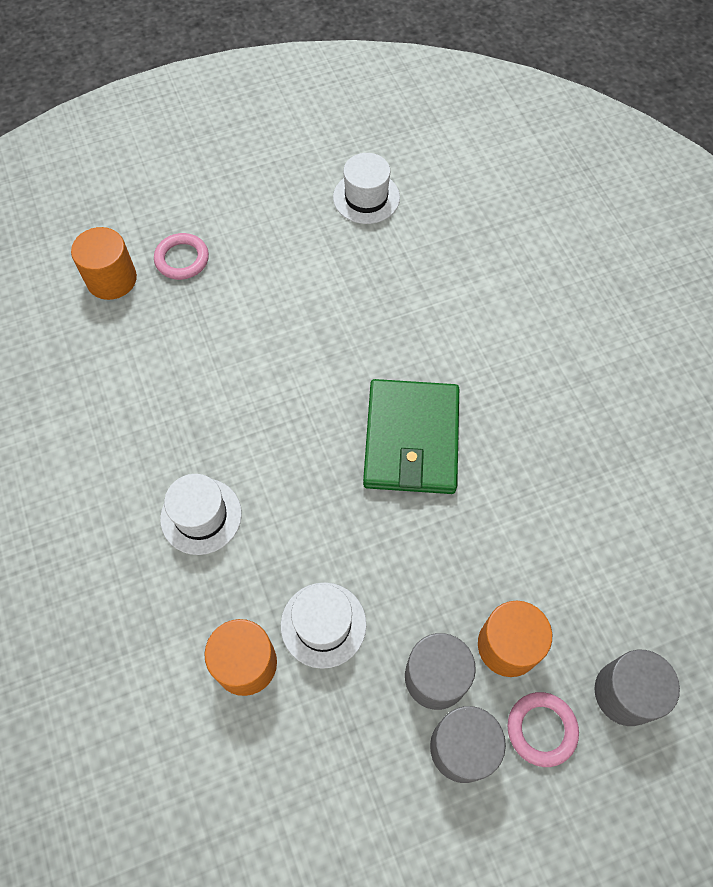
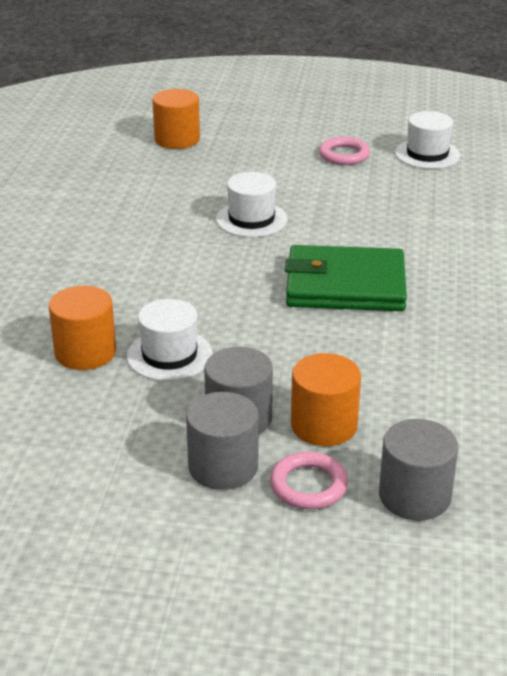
camera: 30 degrees right, 30 degrees down
pink ring [154,233,209,280] -> pink ring moved to [319,137,370,165]
white hat [160,474,242,555] -> white hat moved to [216,172,288,237]
green wallet [363,379,459,494] -> green wallet turned 60 degrees clockwise [285,245,407,311]

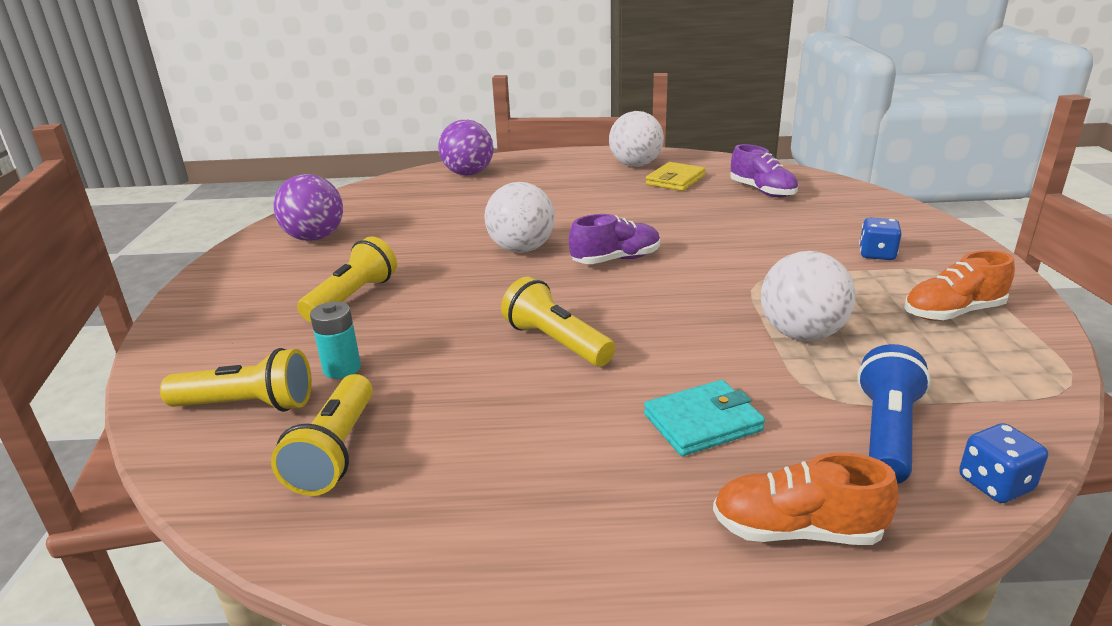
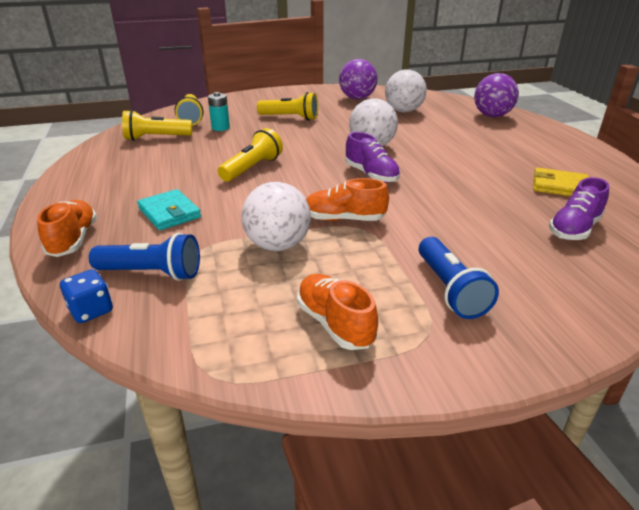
camera: 75 degrees right, 5 degrees up
white ball [609,111,664,167] -> white ball moved to [385,69,427,112]
blue dice [859,218,902,260] -> blue flashlight [419,237,499,319]
none -> orange shoe [306,178,389,221]

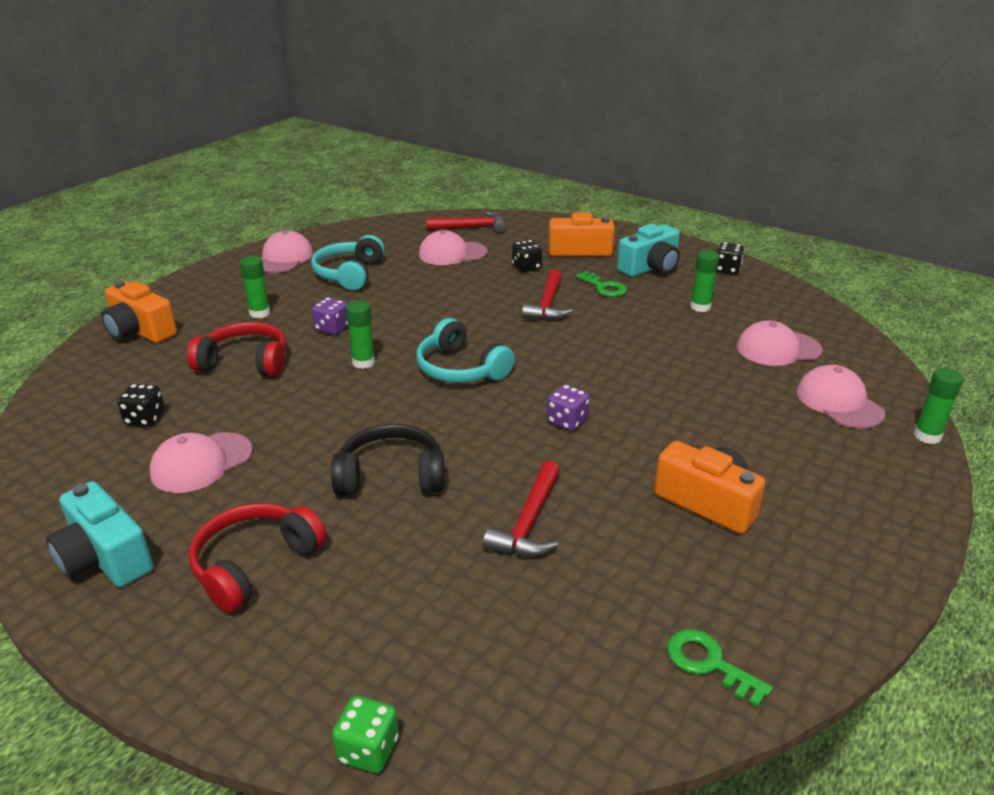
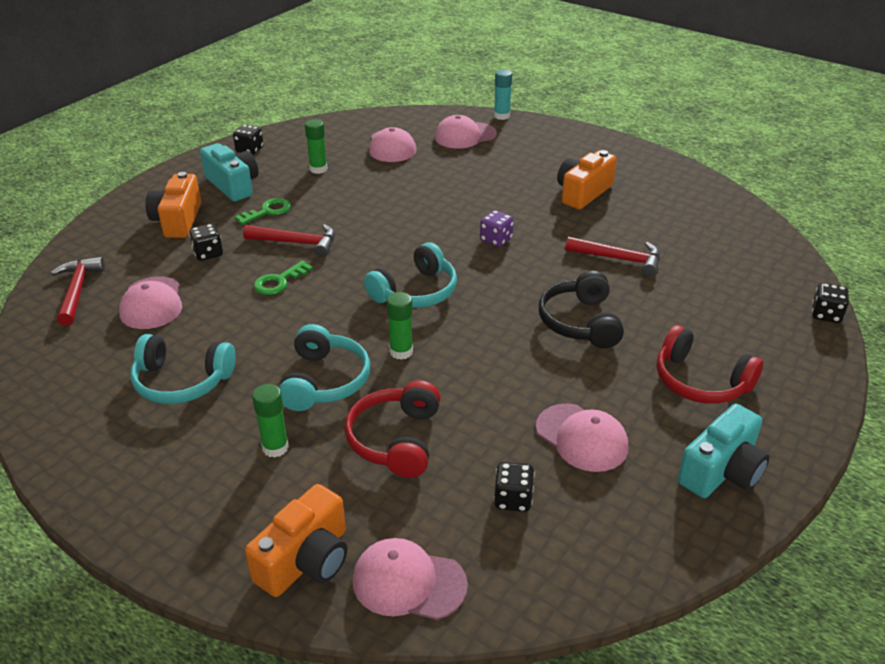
camera: 90 degrees left, 5 degrees up
pink cap [261,231,313,273] -> pink cap moved to [352,538,468,620]
purple dice [312,297,348,335] -> turquoise headphones [279,324,370,411]
green dice [332,696,399,773] -> black dice [812,283,849,323]
green key [667,629,773,707] -> green key moved to [254,260,313,295]
green glue stick [914,368,964,444] -> turquoise glue stick [494,69,512,120]

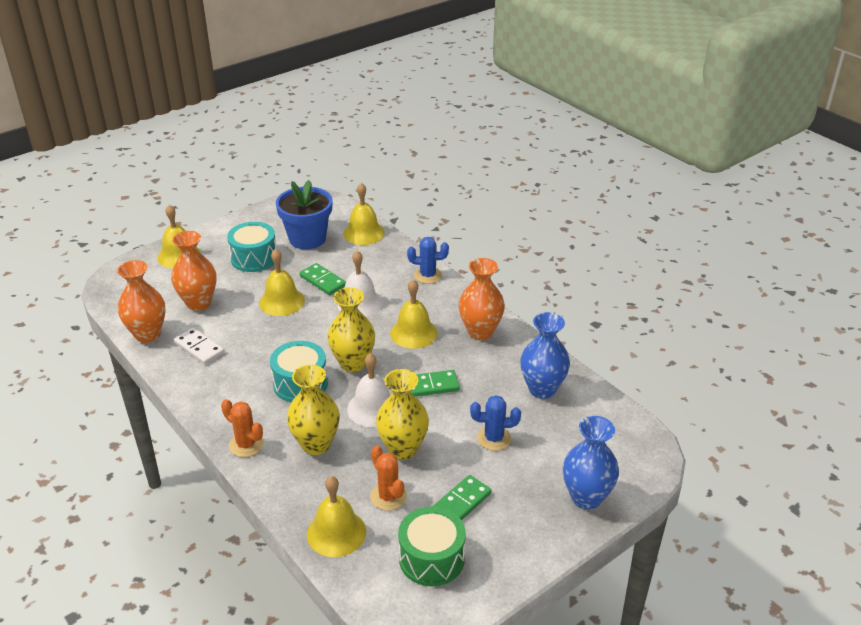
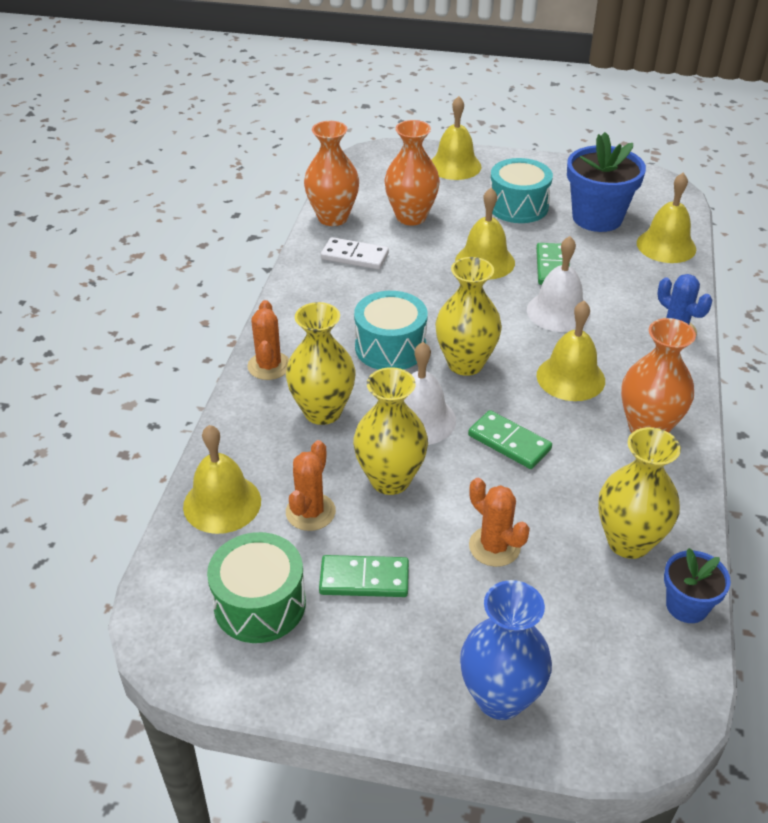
camera: 50 degrees right, 5 degrees up
white domino [174,328,225,365] -> white domino turned 75 degrees counterclockwise [321,237,389,269]
blue cactus [470,395,521,451] -> orange cactus [469,478,530,567]
blue vase [520,312,570,399] -> yellow vase [598,427,681,559]
none -> blue flower pot [664,548,731,623]

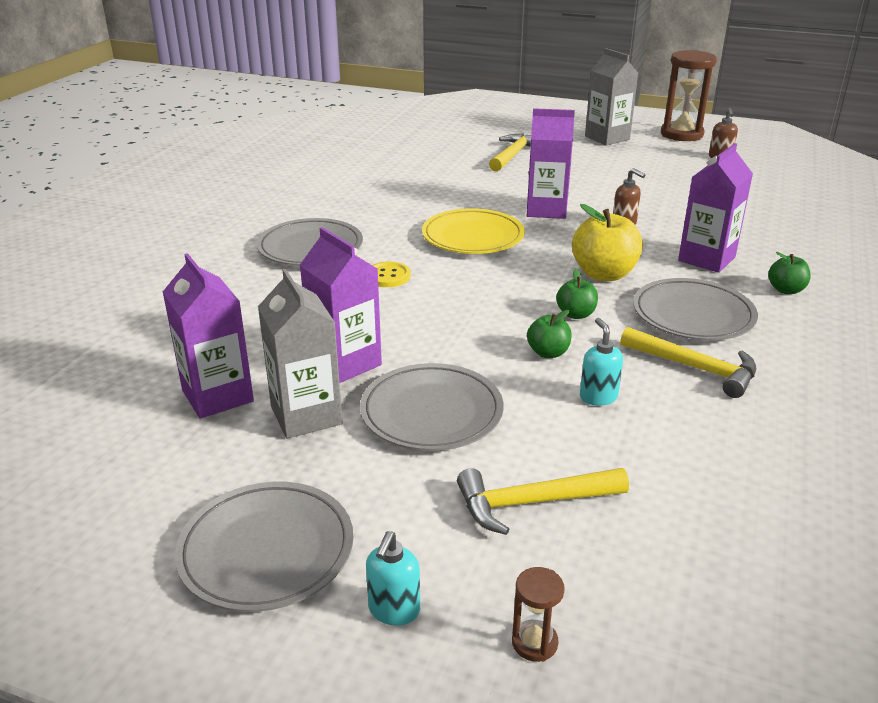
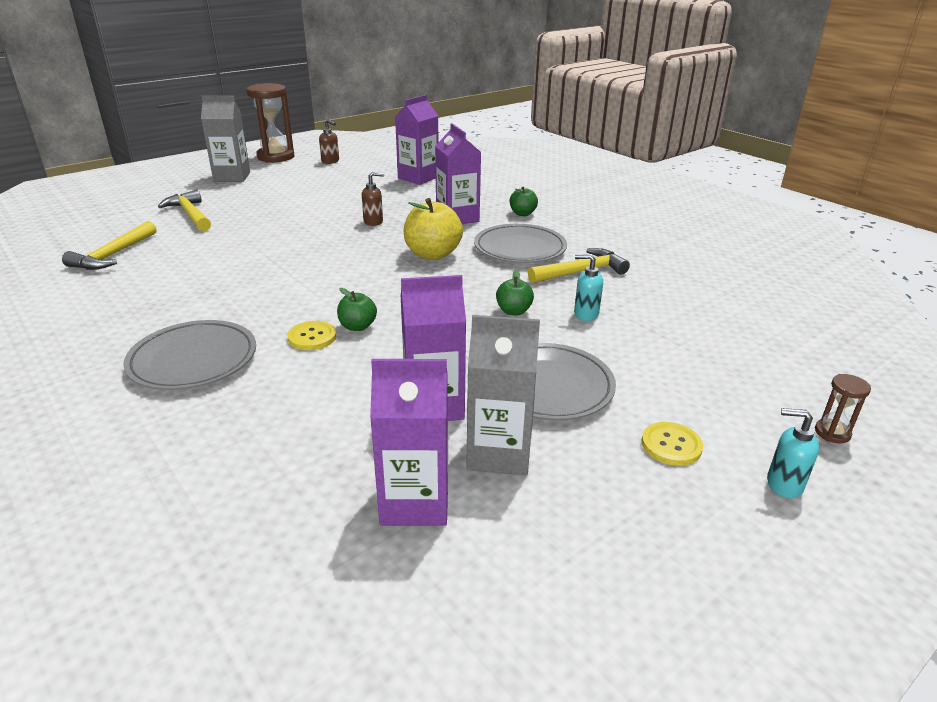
camera: 60 degrees left, 0 degrees up
grey plate [175,482,354,612] -> none
turquoise soap dispenser [366,531,420,625] -> turquoise soap dispenser turned 150 degrees clockwise [767,408,819,499]
yellow plate [422,208,525,254] -> none
yellow hammer [457,468,629,535] -> yellow hammer moved to [62,221,156,270]
purple carton [527,108,575,219] -> purple carton moved to [395,95,438,185]
green apple [556,269,598,319] -> green apple moved to [337,288,377,331]
none -> yellow button [641,422,703,466]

--*--

What you have to do
The reply should hold an exact repeat of the entries from their opening line through the line with "camera: 75 degrees right, 5 degrees up", and no pictures at all.

Completed task
camera: 30 degrees right, 30 degrees down
pink ring [154,233,209,280] -> pink ring moved to [319,137,370,165]
white hat [160,474,242,555] -> white hat moved to [216,172,288,237]
green wallet [363,379,459,494] -> green wallet turned 60 degrees clockwise [285,245,407,311]

camera: 75 degrees right, 5 degrees up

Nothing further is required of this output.